▸ Required work
Below are entries. Reproduce exactly the lines between the line holding "move,queso (blanco) (2nd" and the line holding "recolor,tarro (azul) (3rd", inclusive, and only those.

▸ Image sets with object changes
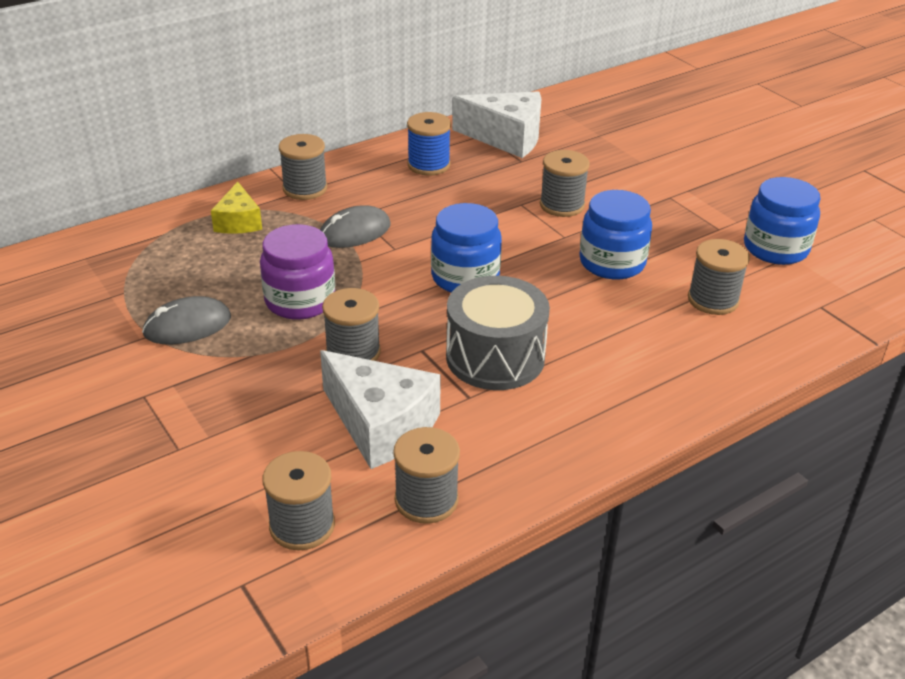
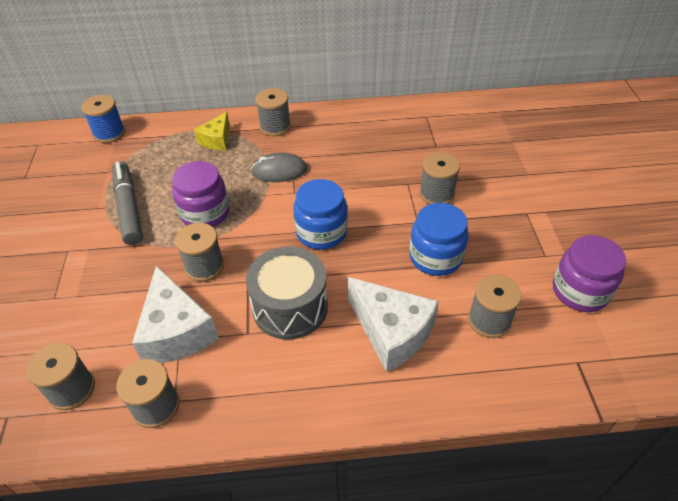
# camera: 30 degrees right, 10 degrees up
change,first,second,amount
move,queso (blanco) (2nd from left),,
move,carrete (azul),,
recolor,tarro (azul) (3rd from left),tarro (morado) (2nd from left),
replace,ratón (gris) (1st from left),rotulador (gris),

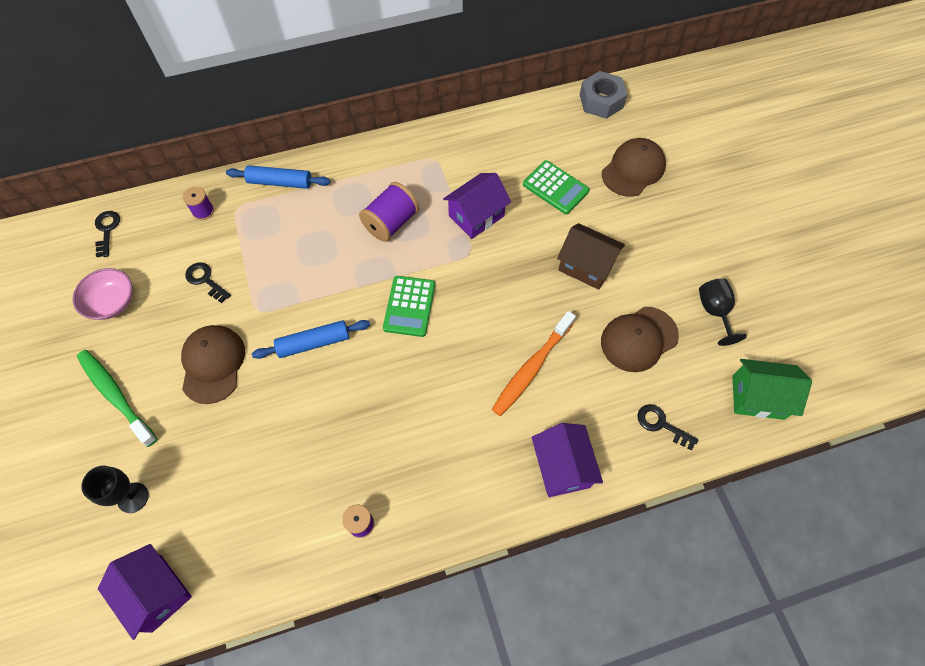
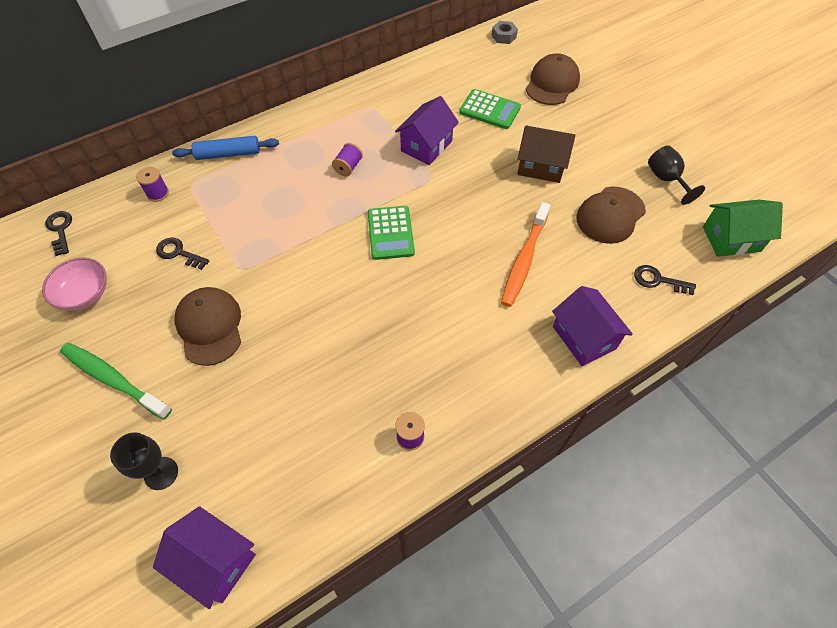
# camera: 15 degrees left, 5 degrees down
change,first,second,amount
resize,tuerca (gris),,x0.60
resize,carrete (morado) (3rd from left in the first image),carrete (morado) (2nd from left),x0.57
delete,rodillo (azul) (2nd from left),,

==

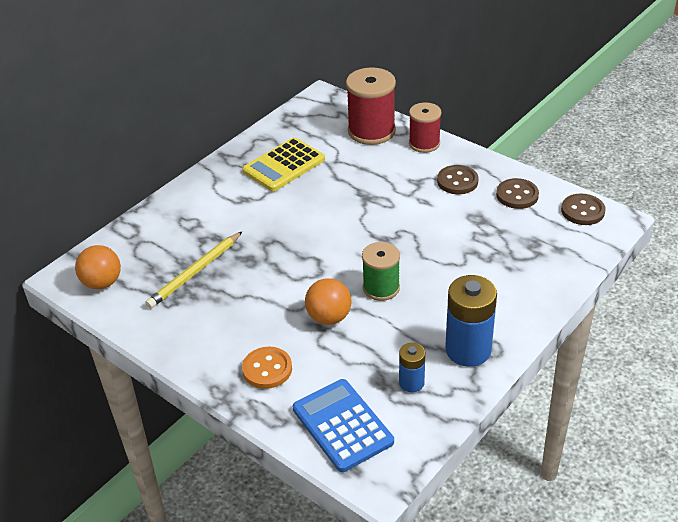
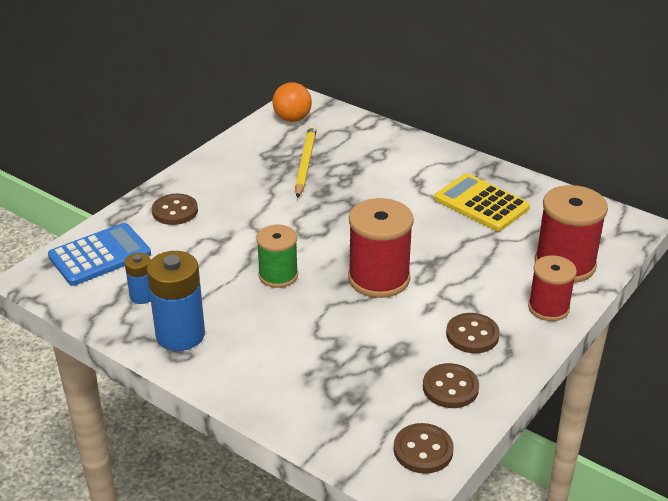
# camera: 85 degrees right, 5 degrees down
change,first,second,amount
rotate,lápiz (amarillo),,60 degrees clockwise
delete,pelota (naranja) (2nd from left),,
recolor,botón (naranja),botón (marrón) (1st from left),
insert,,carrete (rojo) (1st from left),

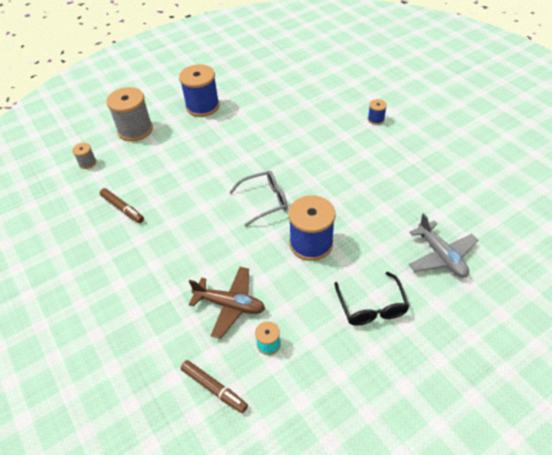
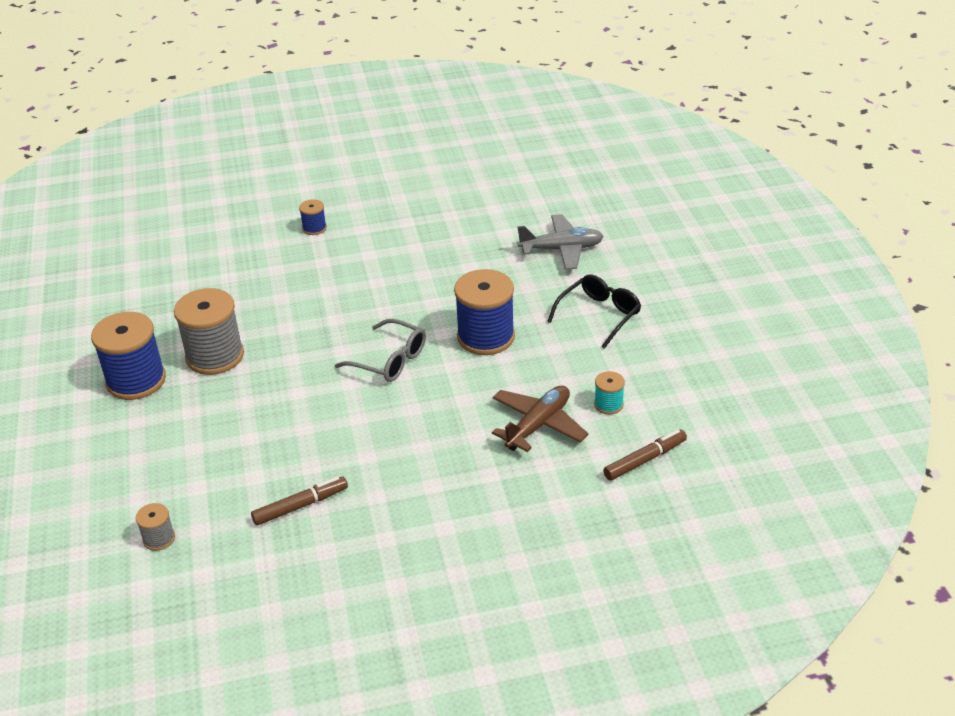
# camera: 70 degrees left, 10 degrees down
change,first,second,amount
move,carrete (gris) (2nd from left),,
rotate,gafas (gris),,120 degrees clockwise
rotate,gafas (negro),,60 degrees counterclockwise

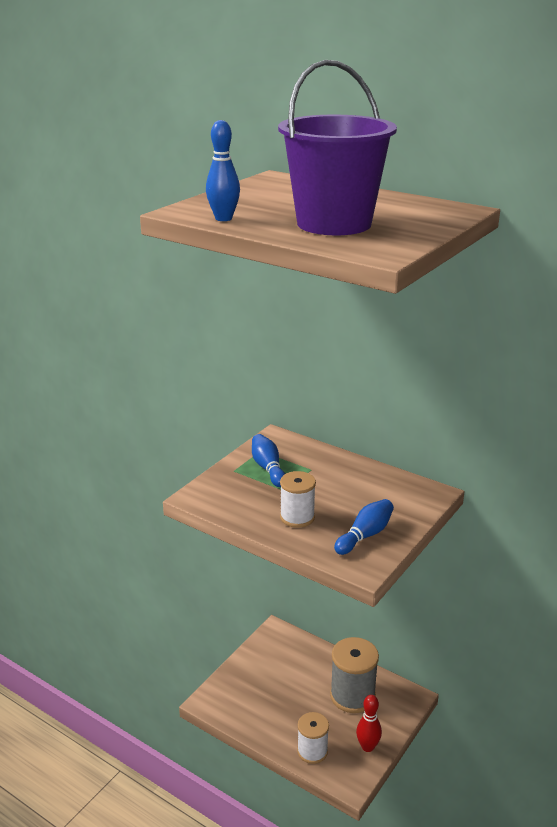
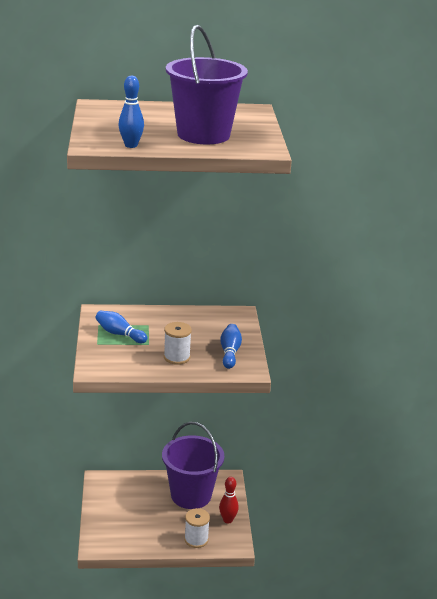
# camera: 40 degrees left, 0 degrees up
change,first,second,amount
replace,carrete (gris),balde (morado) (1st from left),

* * *

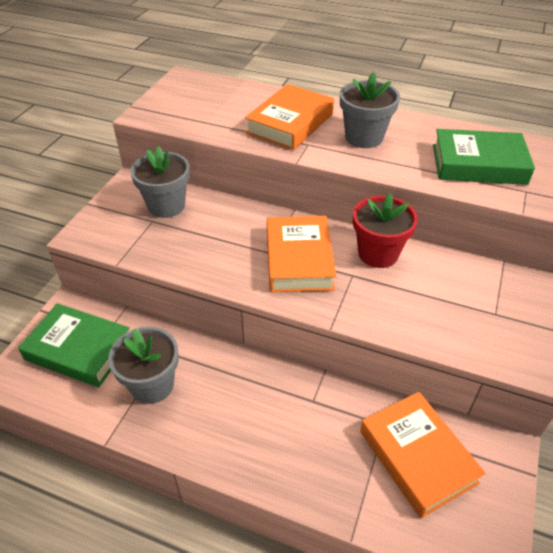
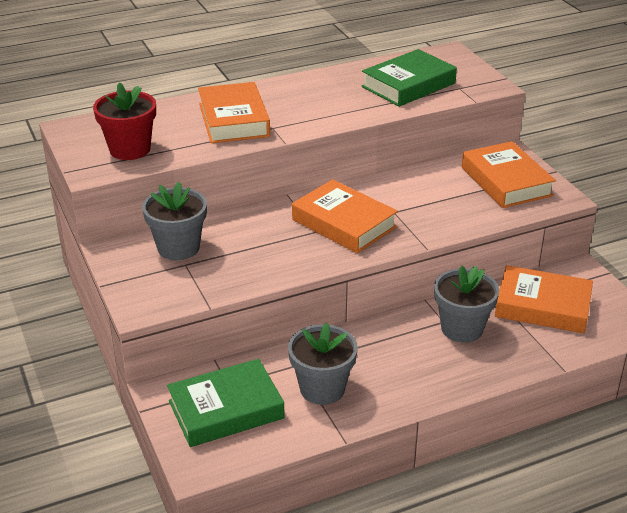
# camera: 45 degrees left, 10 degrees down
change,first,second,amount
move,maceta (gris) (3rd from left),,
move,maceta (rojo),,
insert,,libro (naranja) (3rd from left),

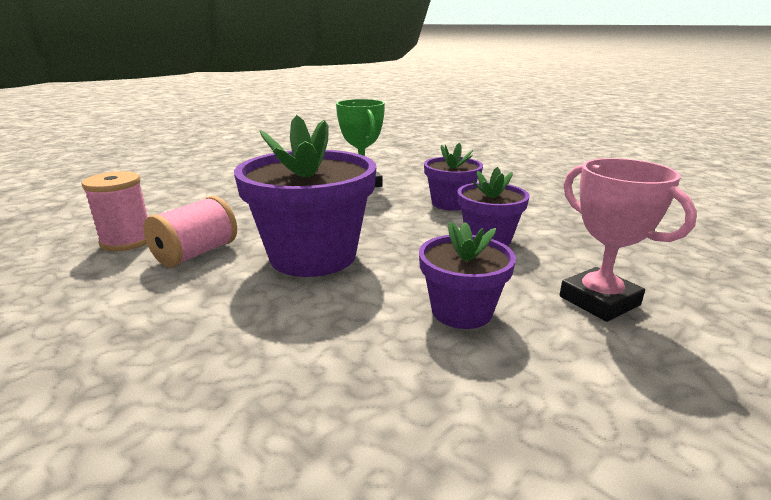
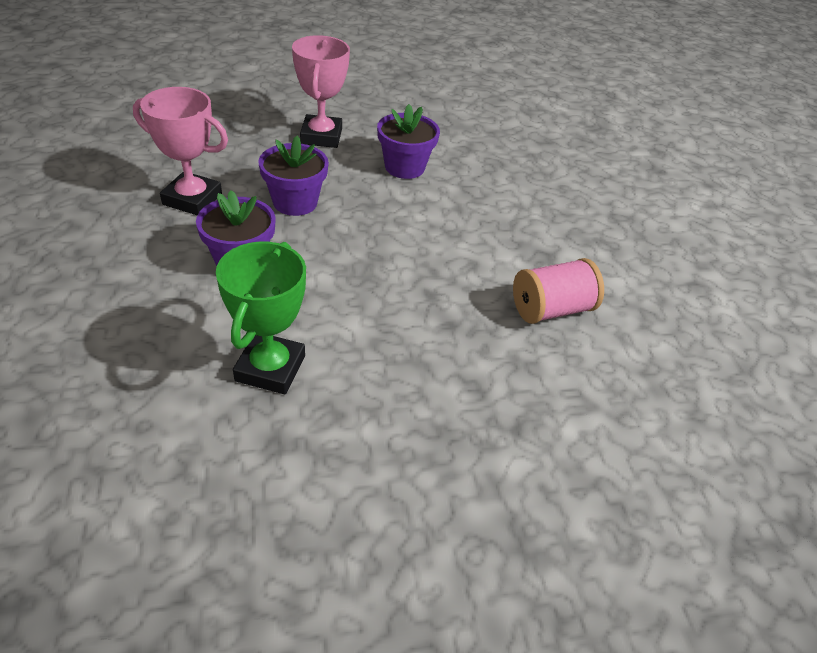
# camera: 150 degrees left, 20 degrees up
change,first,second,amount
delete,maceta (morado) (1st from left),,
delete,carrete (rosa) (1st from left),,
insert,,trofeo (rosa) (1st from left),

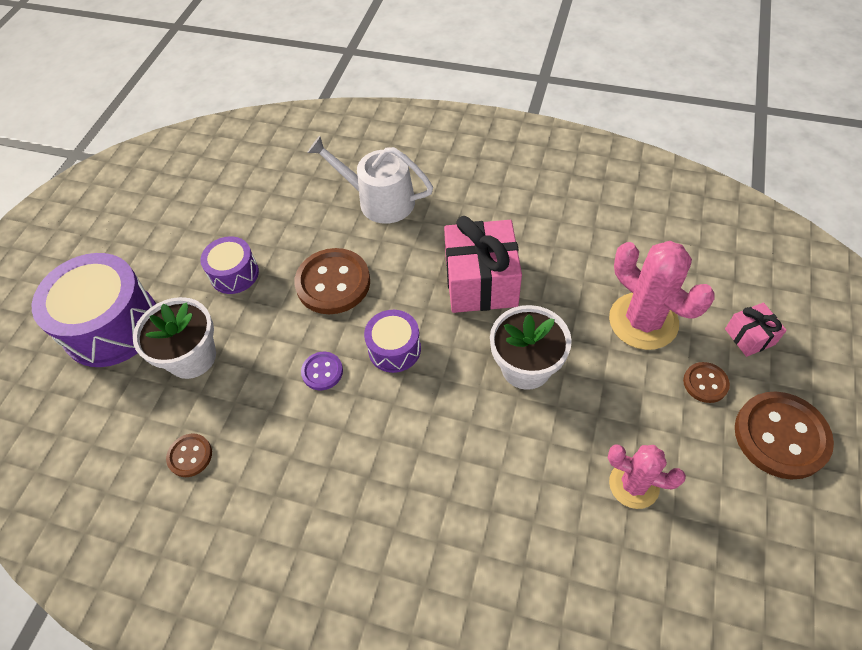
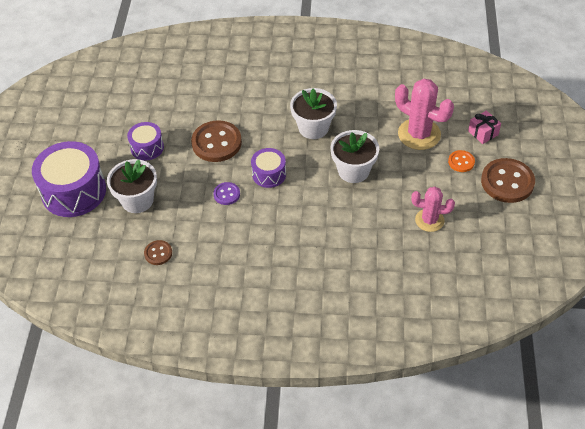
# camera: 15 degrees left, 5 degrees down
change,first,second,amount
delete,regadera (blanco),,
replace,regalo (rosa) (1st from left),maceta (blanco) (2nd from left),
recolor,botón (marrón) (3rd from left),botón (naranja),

▸ Exercise result
move,queso (blanco) (2nd from left),,
move,carrete (azul),,
recolor,tarro (azul) (3rd from left),tarro (morado) (2nd from left),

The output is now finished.